*WHAT YOU ARE ASKED TO DO*. Reproduce, exactly and in full, the records that follow, minus any pictures.

*DATASET EXCERPTS*.
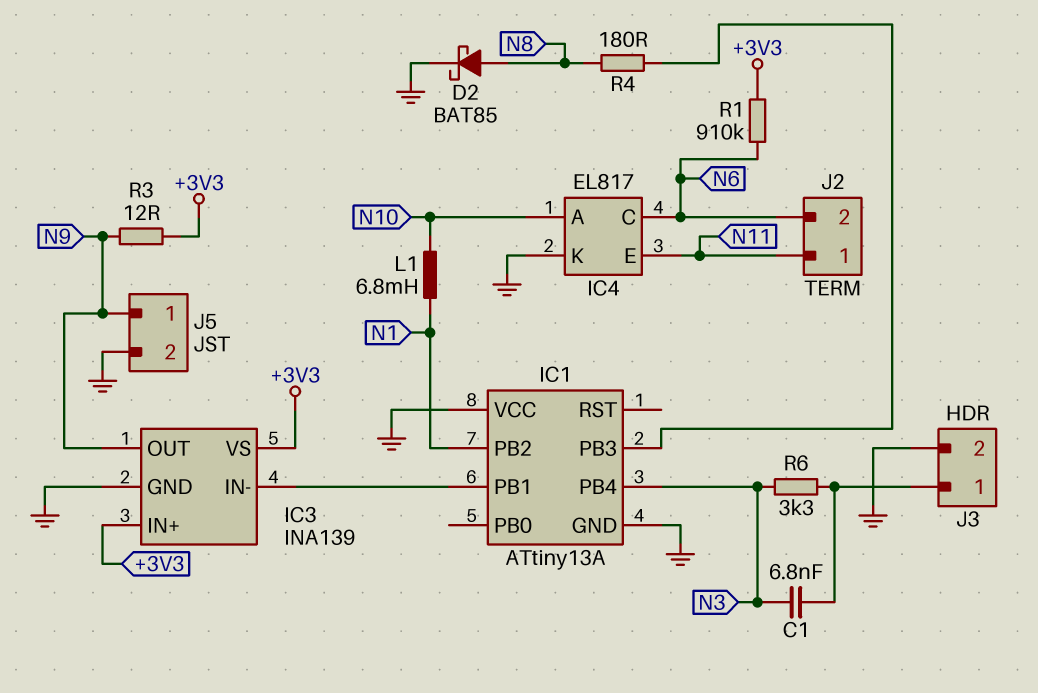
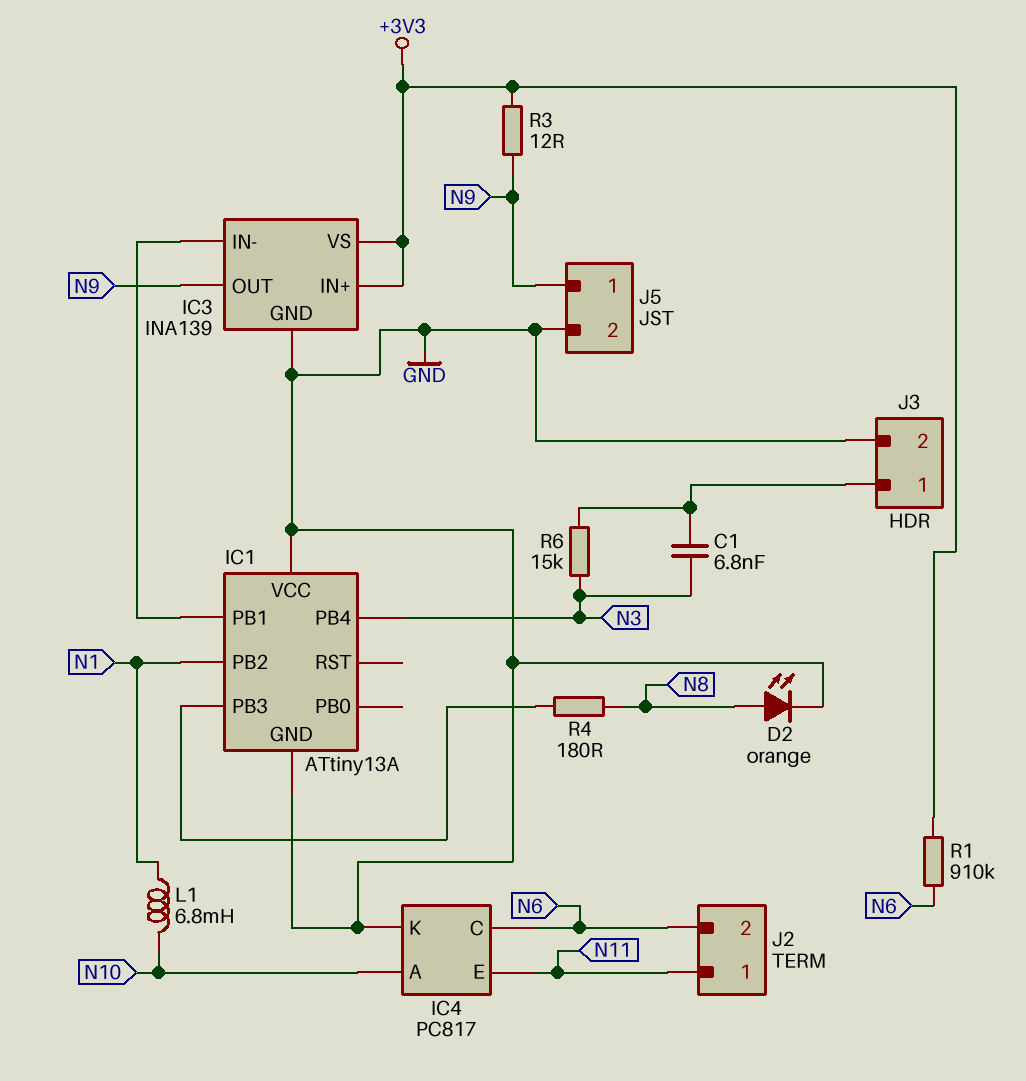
D2: schottky BAT85 (A N8, K GND) -> LED orange (A N8, K GND)
IC4: EL817 -> PC817
R6: 3.3k (J3/1, N3) -> 15k (J3/1, N3)

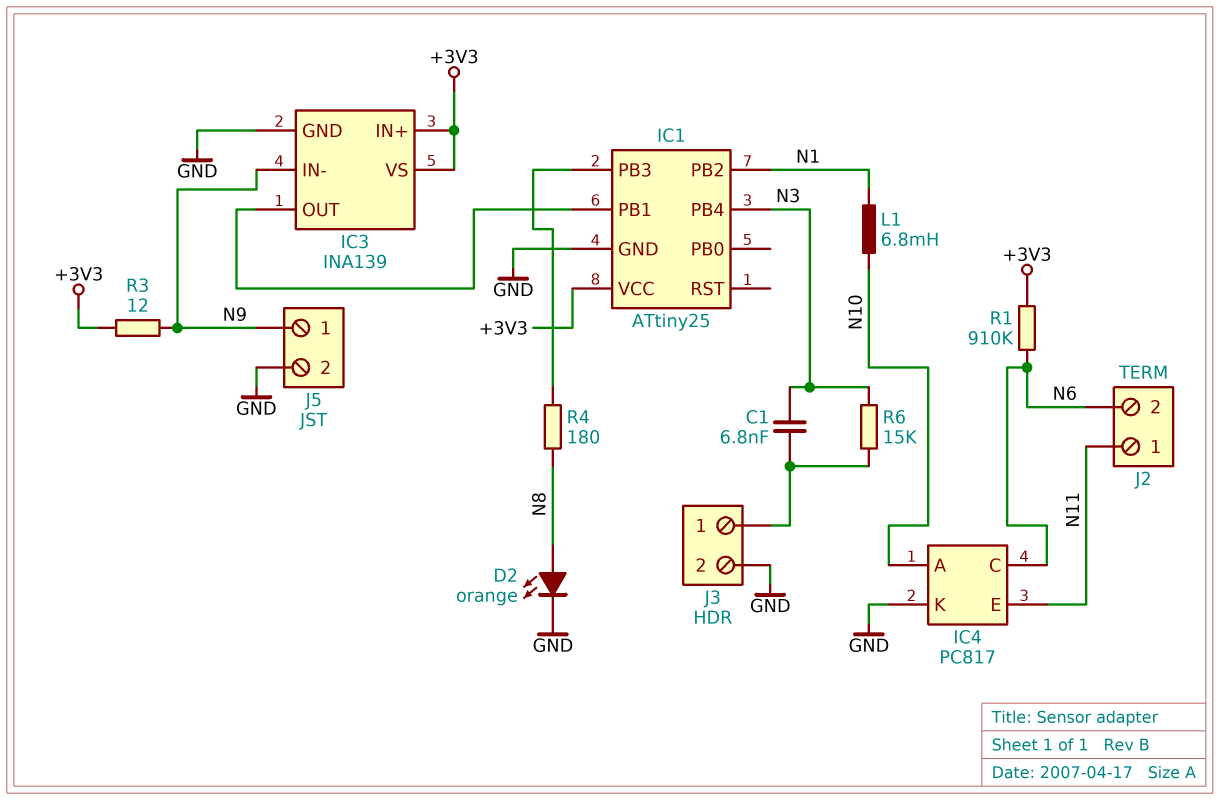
IC1: ATtiny13A -> ATtiny25
IC1 pin VCC: GND -> +3V3
IC3 pin IN-: IC1/PB1 -> N9
IC3 pin OUT: N9 -> IC1/PB1

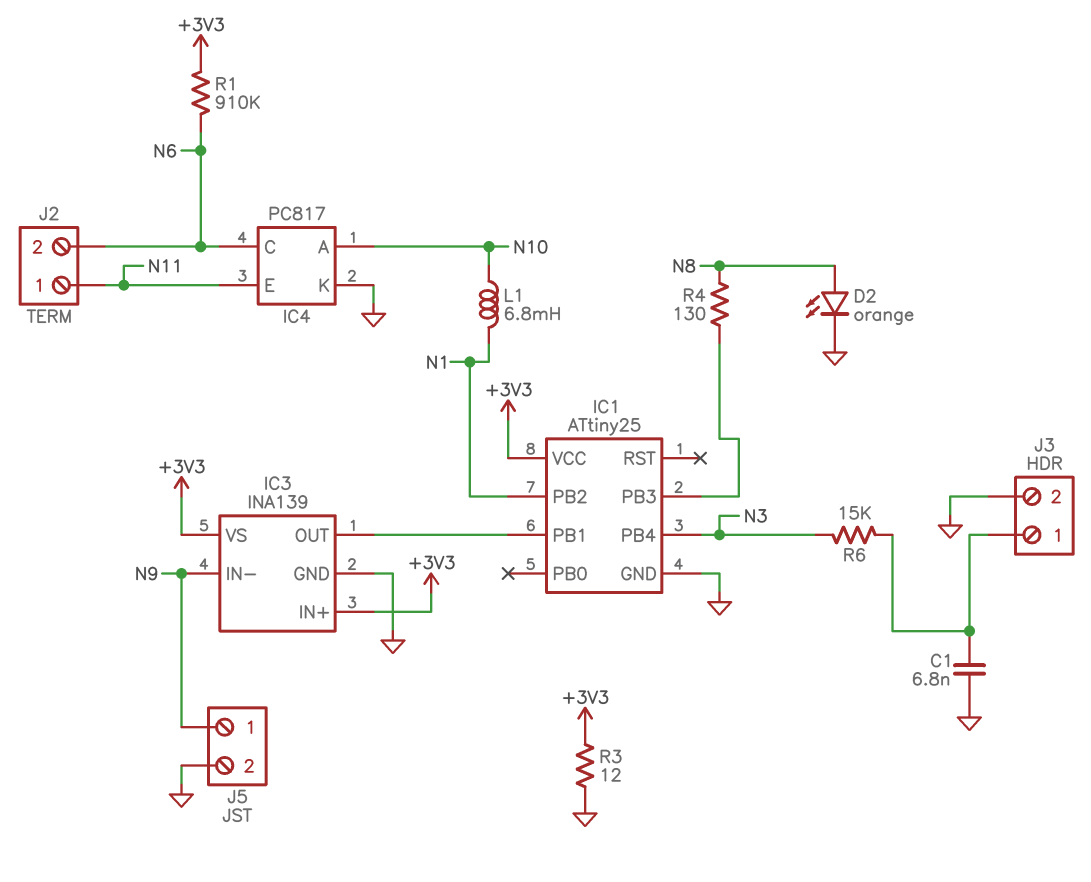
C1: 6.8nF (J3/1, N3) -> 6.8nF (GND, J3/1)
R3: 12 (+3V3, N9) -> 12 (+3V3, GND)
R4: 180 (IC1/PB3, N8) -> 130 (IC1/PB3, N8)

*RESULT OF THE EXERCISE*.
D2: schottky BAT85 (A N8, K GND) -> LED orange (A N8, K GND)
IC4: EL817 -> PC817
R6: 3.3k (J3/1, N3) -> 15k (J3/1, N3)

IC1: ATtiny13A -> ATtiny25
IC1 pin VCC: GND -> +3V3
IC3 pin IN-: IC1/PB1 -> N9
IC3 pin OUT: N9 -> IC1/PB1

C1: 6.8nF (J3/1, N3) -> 6.8nF (GND, J3/1)
R3: 12 (+3V3, N9) -> 12 (+3V3, GND)
R4: 180 (IC1/PB3, N8) -> 130 (IC1/PB3, N8)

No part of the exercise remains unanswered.